Your objective - Scan the records and identify every line in which the string "RAMP" occurs, then return those lines.

Records from a data collection:
'''

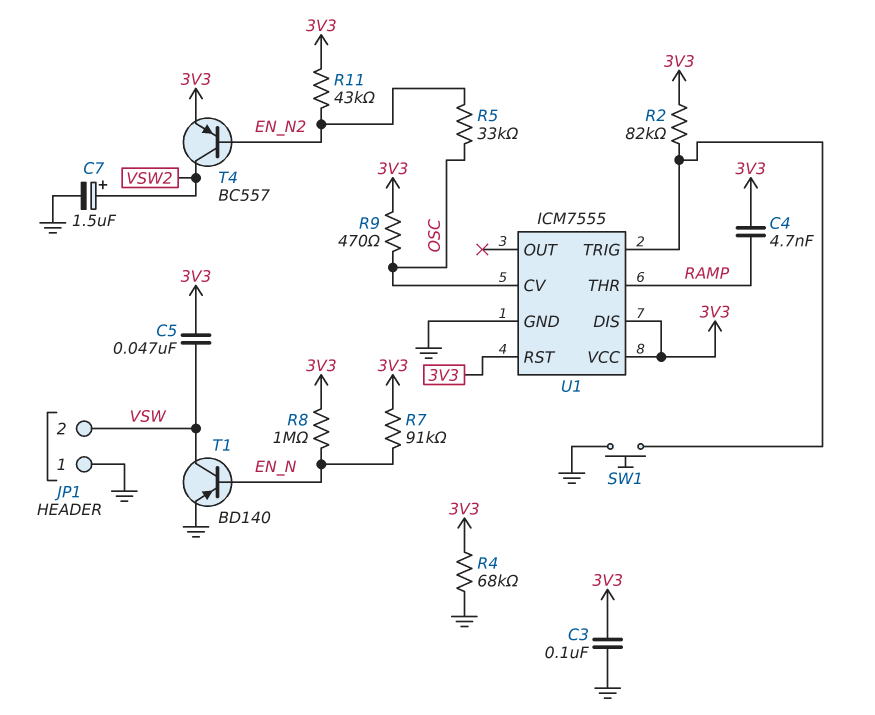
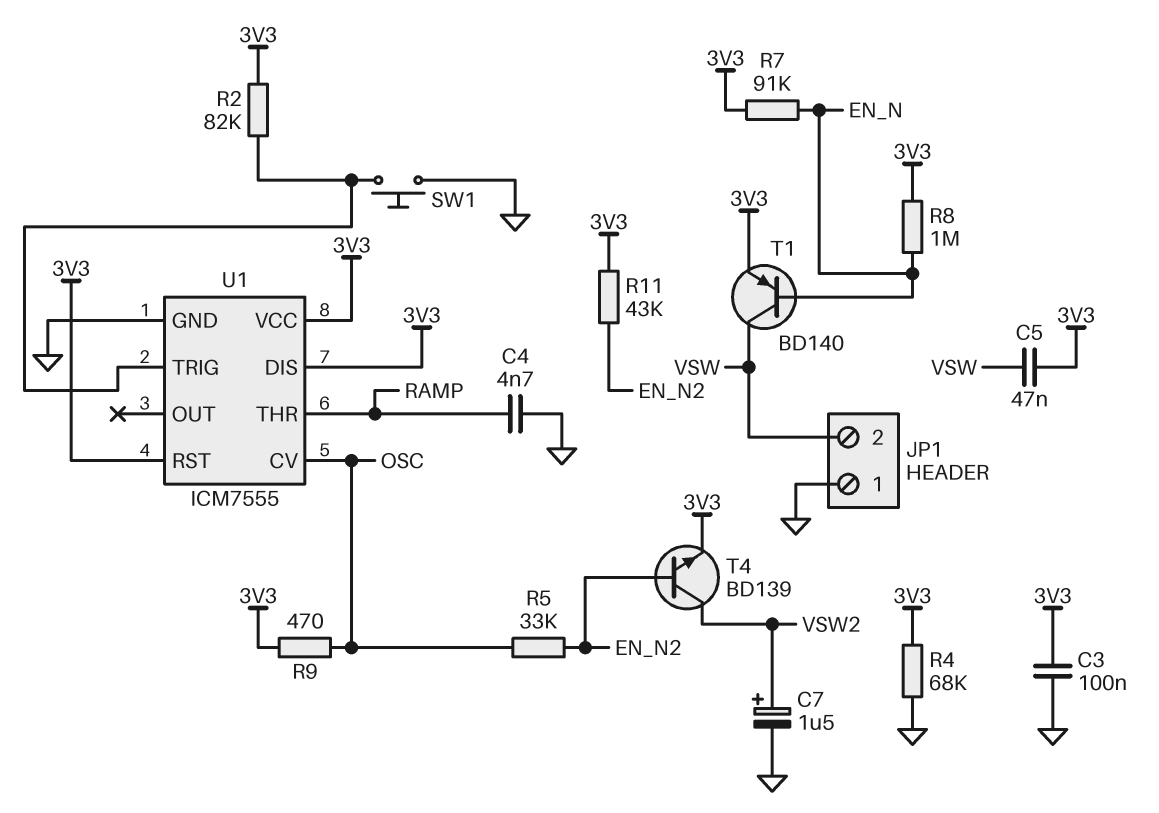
C4: 4.7nF (3V3, RAMP) -> 4.7nF (GND, RAMP)
T1: PNP BD140 (B EN_N, C VSW, E GND) -> PNP BD140 (B EN_N, C VSW, E 3V3)
T4: PNP BC557 (B EN_N2, C VSW2, E 3V3) -> NPN BD139 (B EN_N2, C VSW2, E 3V3)

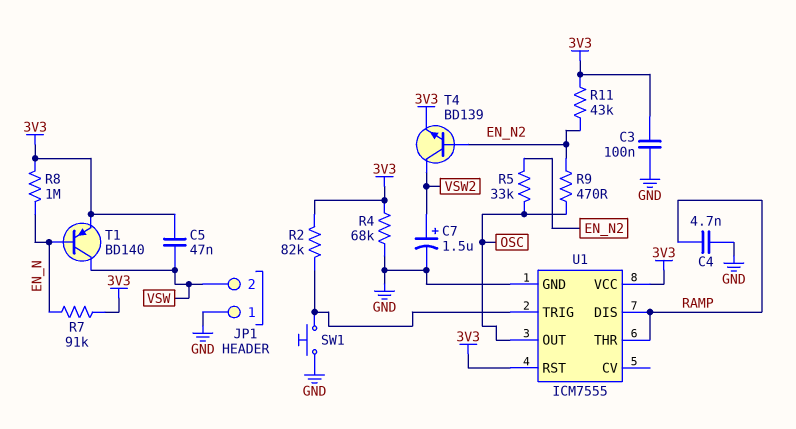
R9: 470 (3V3, OSC) -> 470 (EN_N2, OSC)
U1 pin CV: OSC -> none
U1 pin DIS: 3V3 -> RAMP
U1 pin OUT: none -> OSC

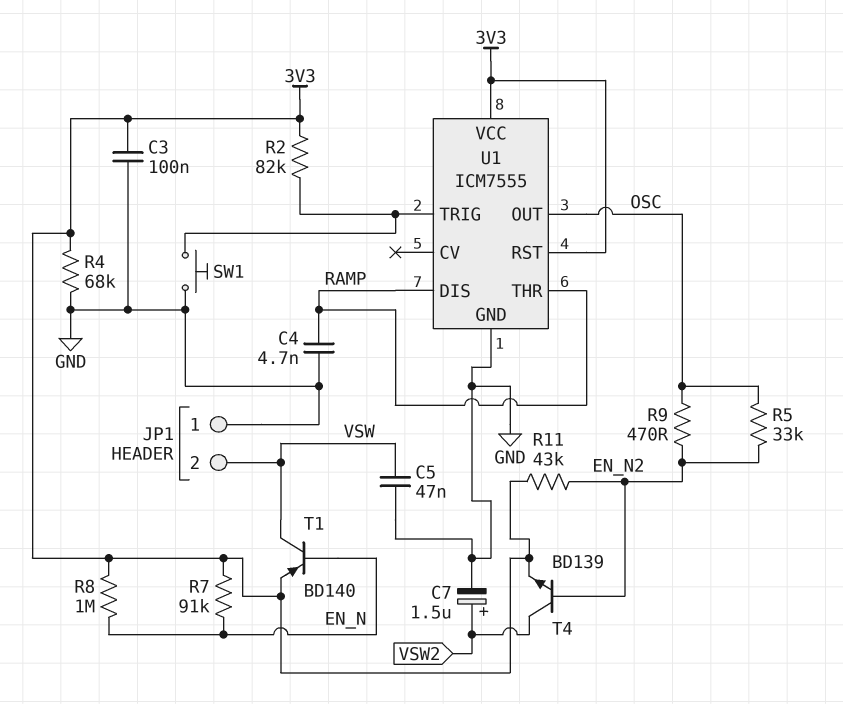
C5: 47nF (3V3, VSW) -> 47nF (GND, VSW)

'''

Response area -
C4: 4.7nF (3V3, RAMP) -> 4.7nF (GND, RAMP)
U1 pin DIS: 3V3 -> RAMP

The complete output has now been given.